— Input data —
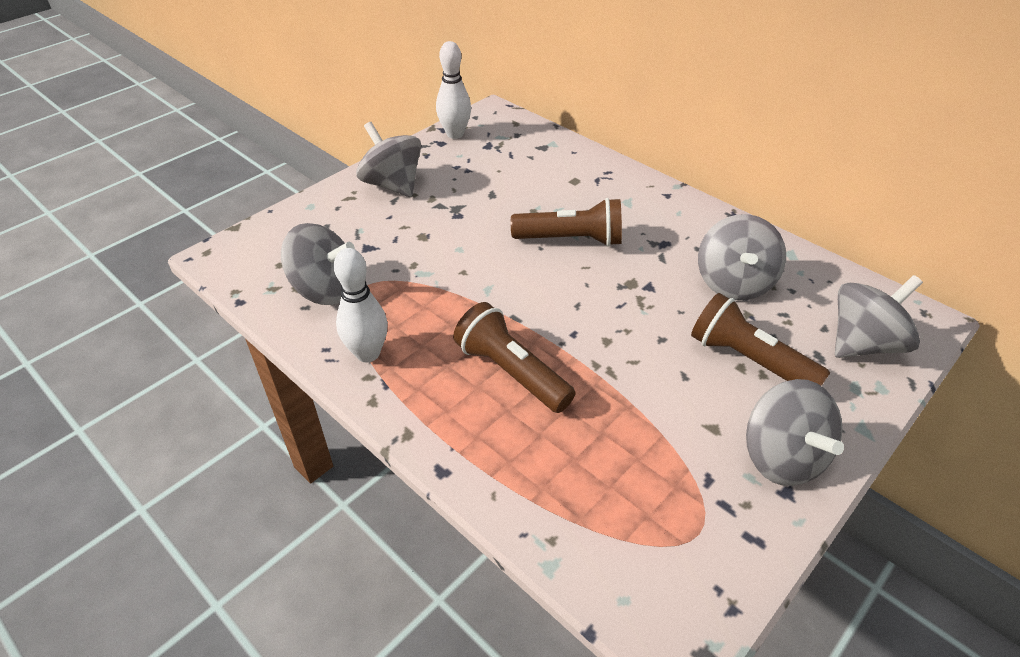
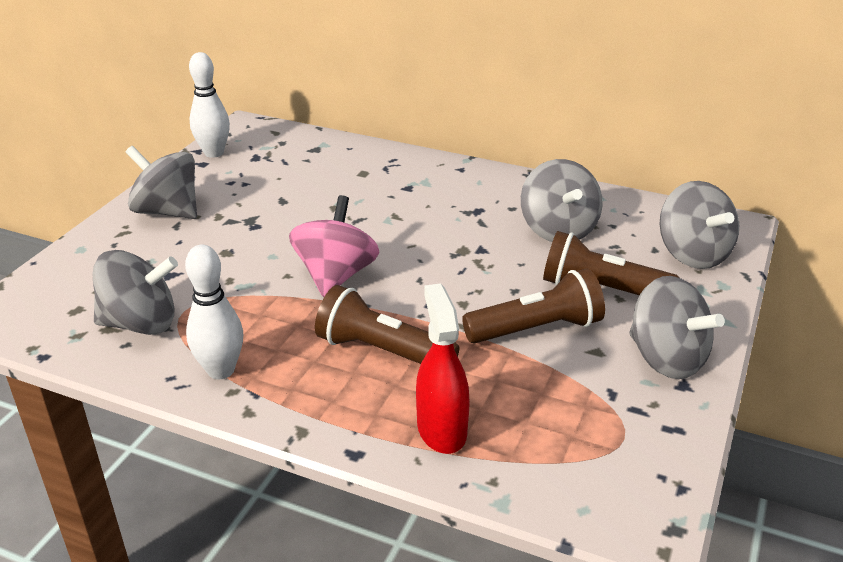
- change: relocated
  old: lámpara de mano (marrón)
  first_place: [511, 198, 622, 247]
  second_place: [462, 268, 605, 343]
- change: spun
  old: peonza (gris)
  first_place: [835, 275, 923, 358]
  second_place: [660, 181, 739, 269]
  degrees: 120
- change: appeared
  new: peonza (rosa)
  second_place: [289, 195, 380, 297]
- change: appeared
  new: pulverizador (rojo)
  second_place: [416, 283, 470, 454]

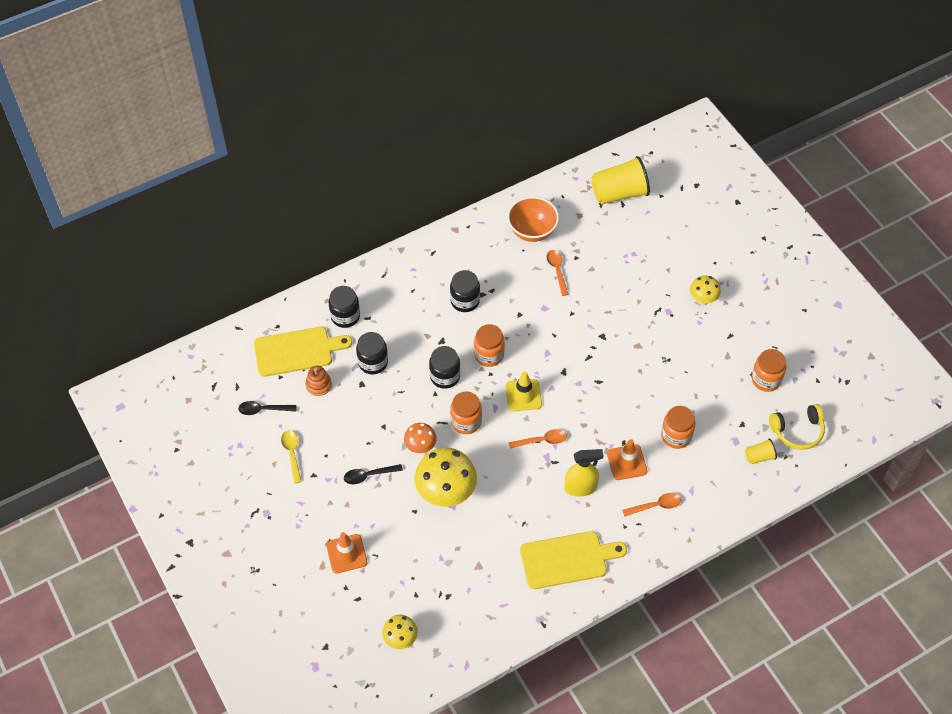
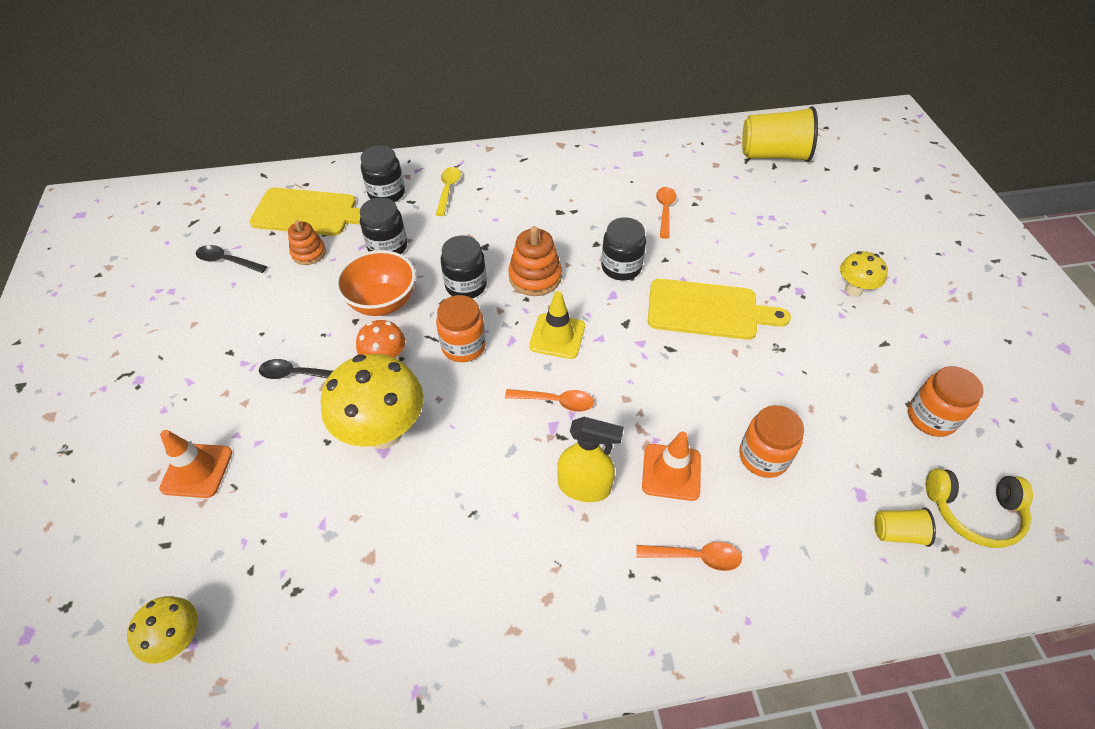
- change: relocated
  old: cuenco (naranja)
  first_place: [507, 196, 559, 242]
  second_place: [336, 250, 416, 316]
- change: relocated
  old: tarro (negro)
  first_place: [450, 270, 480, 312]
  second_place: [601, 217, 646, 280]
- change: exchanged
  old: tarro (naranja)
  new: juguete apilable (naranja)
  first_place: [474, 324, 505, 367]
  second_place: [508, 226, 562, 296]
- change: relocated
  old: cuchara (amarillo)
  first_place: [281, 430, 302, 483]
  second_place: [436, 167, 461, 216]
- change: relocated
  old: tabla de cortar (amarillo)
  first_place: [520, 531, 627, 589]
  second_place: [648, 279, 791, 340]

— Task to complete —
Out of the material above, output word for word the line with "first_place: [511, 198, 622, 247]", the line with "new: pulverizador (rojo)", and all lines between them, with nothing else.

— Response box —
  first_place: [511, 198, 622, 247]
  second_place: [462, 268, 605, 343]
- change: spun
  old: peonza (gris)
  first_place: [835, 275, 923, 358]
  second_place: [660, 181, 739, 269]
  degrees: 120
- change: appeared
  new: peonza (rosa)
  second_place: [289, 195, 380, 297]
- change: appeared
  new: pulverizador (rojo)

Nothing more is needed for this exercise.